Job item: Every line below must be reproduced exactly. Copy them all.
Records for the exercise below:
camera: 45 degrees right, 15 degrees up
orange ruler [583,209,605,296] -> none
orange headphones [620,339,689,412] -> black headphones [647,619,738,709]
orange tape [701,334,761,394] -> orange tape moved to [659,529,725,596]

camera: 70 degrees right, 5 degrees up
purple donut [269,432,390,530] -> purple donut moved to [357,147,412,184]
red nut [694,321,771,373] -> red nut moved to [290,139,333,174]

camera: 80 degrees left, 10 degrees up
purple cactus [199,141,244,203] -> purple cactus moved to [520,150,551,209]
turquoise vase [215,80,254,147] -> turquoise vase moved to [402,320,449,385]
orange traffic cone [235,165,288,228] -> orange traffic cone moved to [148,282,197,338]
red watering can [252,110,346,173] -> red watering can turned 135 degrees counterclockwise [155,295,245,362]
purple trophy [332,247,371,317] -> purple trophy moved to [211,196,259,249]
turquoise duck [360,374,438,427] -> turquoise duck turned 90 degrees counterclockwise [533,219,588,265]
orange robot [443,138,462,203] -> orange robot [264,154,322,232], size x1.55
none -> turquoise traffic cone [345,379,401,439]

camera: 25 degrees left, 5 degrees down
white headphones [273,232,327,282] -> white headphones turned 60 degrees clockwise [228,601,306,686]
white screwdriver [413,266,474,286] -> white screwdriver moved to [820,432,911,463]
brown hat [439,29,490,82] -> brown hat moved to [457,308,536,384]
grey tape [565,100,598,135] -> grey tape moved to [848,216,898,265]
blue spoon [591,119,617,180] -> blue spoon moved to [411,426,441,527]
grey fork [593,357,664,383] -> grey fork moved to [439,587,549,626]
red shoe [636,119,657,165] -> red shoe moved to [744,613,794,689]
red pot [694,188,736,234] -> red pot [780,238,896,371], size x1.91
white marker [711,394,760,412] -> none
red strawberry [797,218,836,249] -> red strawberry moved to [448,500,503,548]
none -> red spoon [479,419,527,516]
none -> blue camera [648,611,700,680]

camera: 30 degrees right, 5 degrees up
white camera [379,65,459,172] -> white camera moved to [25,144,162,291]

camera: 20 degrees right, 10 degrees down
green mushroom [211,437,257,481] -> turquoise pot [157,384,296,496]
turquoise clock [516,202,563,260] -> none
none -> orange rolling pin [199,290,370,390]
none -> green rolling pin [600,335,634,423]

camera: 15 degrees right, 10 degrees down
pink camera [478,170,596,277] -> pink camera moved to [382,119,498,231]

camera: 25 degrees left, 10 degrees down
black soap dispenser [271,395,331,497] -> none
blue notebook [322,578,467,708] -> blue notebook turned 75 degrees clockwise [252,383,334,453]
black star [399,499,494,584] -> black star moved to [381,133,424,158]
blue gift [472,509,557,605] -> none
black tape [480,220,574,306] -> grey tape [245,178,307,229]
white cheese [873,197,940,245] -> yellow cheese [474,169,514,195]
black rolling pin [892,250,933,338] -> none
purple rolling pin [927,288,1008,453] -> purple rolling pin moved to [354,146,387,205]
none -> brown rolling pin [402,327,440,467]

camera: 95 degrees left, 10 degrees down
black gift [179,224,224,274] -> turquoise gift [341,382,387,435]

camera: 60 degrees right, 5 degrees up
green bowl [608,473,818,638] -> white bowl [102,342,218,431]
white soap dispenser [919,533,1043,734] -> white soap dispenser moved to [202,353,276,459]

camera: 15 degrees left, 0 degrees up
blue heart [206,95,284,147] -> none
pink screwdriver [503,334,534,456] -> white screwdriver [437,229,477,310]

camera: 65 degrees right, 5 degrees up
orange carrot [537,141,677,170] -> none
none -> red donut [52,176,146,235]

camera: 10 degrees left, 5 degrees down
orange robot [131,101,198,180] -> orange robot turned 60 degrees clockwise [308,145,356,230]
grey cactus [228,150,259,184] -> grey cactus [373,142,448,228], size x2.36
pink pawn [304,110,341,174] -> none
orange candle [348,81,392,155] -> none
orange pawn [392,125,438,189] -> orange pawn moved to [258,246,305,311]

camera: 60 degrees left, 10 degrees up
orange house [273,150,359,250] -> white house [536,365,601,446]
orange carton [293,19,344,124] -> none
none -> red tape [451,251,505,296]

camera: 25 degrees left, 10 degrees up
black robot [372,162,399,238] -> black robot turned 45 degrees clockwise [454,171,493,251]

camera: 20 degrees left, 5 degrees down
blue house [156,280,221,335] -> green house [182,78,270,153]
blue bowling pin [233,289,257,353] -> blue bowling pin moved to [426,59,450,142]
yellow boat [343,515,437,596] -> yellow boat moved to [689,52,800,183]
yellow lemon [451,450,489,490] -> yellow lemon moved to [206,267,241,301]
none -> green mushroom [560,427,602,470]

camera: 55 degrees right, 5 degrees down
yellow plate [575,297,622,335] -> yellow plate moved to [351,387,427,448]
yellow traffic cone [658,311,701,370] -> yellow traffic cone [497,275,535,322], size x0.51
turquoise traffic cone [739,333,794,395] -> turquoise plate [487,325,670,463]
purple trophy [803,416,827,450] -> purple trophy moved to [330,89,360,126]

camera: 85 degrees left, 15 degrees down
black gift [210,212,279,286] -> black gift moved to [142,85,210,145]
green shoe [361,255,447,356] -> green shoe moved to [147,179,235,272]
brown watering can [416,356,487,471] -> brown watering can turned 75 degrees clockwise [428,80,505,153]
End of Records for the exercise.
Completed exercise:
camera: 45 degrees right, 15 degrees up
orange ruler [583,209,605,296] -> none
orange headphones [620,339,689,412] -> black headphones [647,619,738,709]
orange tape [701,334,761,394] -> orange tape moved to [659,529,725,596]

camera: 70 degrees right, 5 degrees up
purple donut [269,432,390,530] -> purple donut moved to [357,147,412,184]
red nut [694,321,771,373] -> red nut moved to [290,139,333,174]

camera: 80 degrees left, 10 degrees up
purple cactus [199,141,244,203] -> purple cactus moved to [520,150,551,209]
turquoise vase [215,80,254,147] -> turquoise vase moved to [402,320,449,385]
orange traffic cone [235,165,288,228] -> orange traffic cone moved to [148,282,197,338]
red watering can [252,110,346,173] -> red watering can turned 135 degrees counterclockwise [155,295,245,362]
purple trophy [332,247,371,317] -> purple trophy moved to [211,196,259,249]
turquoise duck [360,374,438,427] -> turquoise duck turned 90 degrees counterclockwise [533,219,588,265]
orange robot [443,138,462,203] -> orange robot [264,154,322,232], size x1.55
none -> turquoise traffic cone [345,379,401,439]

camera: 25 degrees left, 5 degrees down
white headphones [273,232,327,282] -> white headphones turned 60 degrees clockwise [228,601,306,686]
white screwdriver [413,266,474,286] -> white screwdriver moved to [820,432,911,463]
brown hat [439,29,490,82] -> brown hat moved to [457,308,536,384]
grey tape [565,100,598,135] -> grey tape moved to [848,216,898,265]
blue spoon [591,119,617,180] -> blue spoon moved to [411,426,441,527]
grey fork [593,357,664,383] -> grey fork moved to [439,587,549,626]
red shoe [636,119,657,165] -> red shoe moved to [744,613,794,689]
red pot [694,188,736,234] -> red pot [780,238,896,371], size x1.91
white marker [711,394,760,412] -> none
red strawberry [797,218,836,249] -> red strawberry moved to [448,500,503,548]
none -> red spoon [479,419,527,516]
none -> blue camera [648,611,700,680]

camera: 30 degrees right, 5 degrees up
white camera [379,65,459,172] -> white camera moved to [25,144,162,291]

camera: 20 degrees right, 10 degrees down
green mushroom [211,437,257,481] -> turquoise pot [157,384,296,496]
turquoise clock [516,202,563,260] -> none
none -> orange rolling pin [199,290,370,390]
none -> green rolling pin [600,335,634,423]

camera: 15 degrees right, 10 degrees down
pink camera [478,170,596,277] -> pink camera moved to [382,119,498,231]

camera: 25 degrees left, 10 degrees down
black soap dispenser [271,395,331,497] -> none
blue notebook [322,578,467,708] -> blue notebook turned 75 degrees clockwise [252,383,334,453]
black star [399,499,494,584] -> black star moved to [381,133,424,158]
blue gift [472,509,557,605] -> none
black tape [480,220,574,306] -> grey tape [245,178,307,229]
white cheese [873,197,940,245] -> yellow cheese [474,169,514,195]
black rolling pin [892,250,933,338] -> none
purple rolling pin [927,288,1008,453] -> purple rolling pin moved to [354,146,387,205]
none -> brown rolling pin [402,327,440,467]

camera: 95 degrees left, 10 degrees down
black gift [179,224,224,274] -> turquoise gift [341,382,387,435]

camera: 60 degrees right, 5 degrees up
green bowl [608,473,818,638] -> white bowl [102,342,218,431]
white soap dispenser [919,533,1043,734] -> white soap dispenser moved to [202,353,276,459]

camera: 15 degrees left, 0 degrees up
blue heart [206,95,284,147] -> none
pink screwdriver [503,334,534,456] -> white screwdriver [437,229,477,310]

camera: 65 degrees right, 5 degrees up
orange carrot [537,141,677,170] -> none
none -> red donut [52,176,146,235]

camera: 10 degrees left, 5 degrees down
orange robot [131,101,198,180] -> orange robot turned 60 degrees clockwise [308,145,356,230]
grey cactus [228,150,259,184] -> grey cactus [373,142,448,228], size x2.36
pink pawn [304,110,341,174] -> none
orange candle [348,81,392,155] -> none
orange pawn [392,125,438,189] -> orange pawn moved to [258,246,305,311]

camera: 60 degrees left, 10 degrees up
orange house [273,150,359,250] -> white house [536,365,601,446]
orange carton [293,19,344,124] -> none
none -> red tape [451,251,505,296]

camera: 25 degrees left, 10 degrees up
black robot [372,162,399,238] -> black robot turned 45 degrees clockwise [454,171,493,251]

camera: 20 degrees left, 5 degrees down
blue house [156,280,221,335] -> green house [182,78,270,153]
blue bowling pin [233,289,257,353] -> blue bowling pin moved to [426,59,450,142]
yellow boat [343,515,437,596] -> yellow boat moved to [689,52,800,183]
yellow lemon [451,450,489,490] -> yellow lemon moved to [206,267,241,301]
none -> green mushroom [560,427,602,470]

camera: 55 degrees right, 5 degrees down
yellow plate [575,297,622,335] -> yellow plate moved to [351,387,427,448]
yellow traffic cone [658,311,701,370] -> yellow traffic cone [497,275,535,322], size x0.51
turquoise traffic cone [739,333,794,395] -> turquoise plate [487,325,670,463]
purple trophy [803,416,827,450] -> purple trophy moved to [330,89,360,126]

camera: 85 degrees left, 15 degrees down
black gift [210,212,279,286] -> black gift moved to [142,85,210,145]
green shoe [361,255,447,356] -> green shoe moved to [147,179,235,272]
brown watering can [416,356,487,471] -> brown watering can turned 75 degrees clockwise [428,80,505,153]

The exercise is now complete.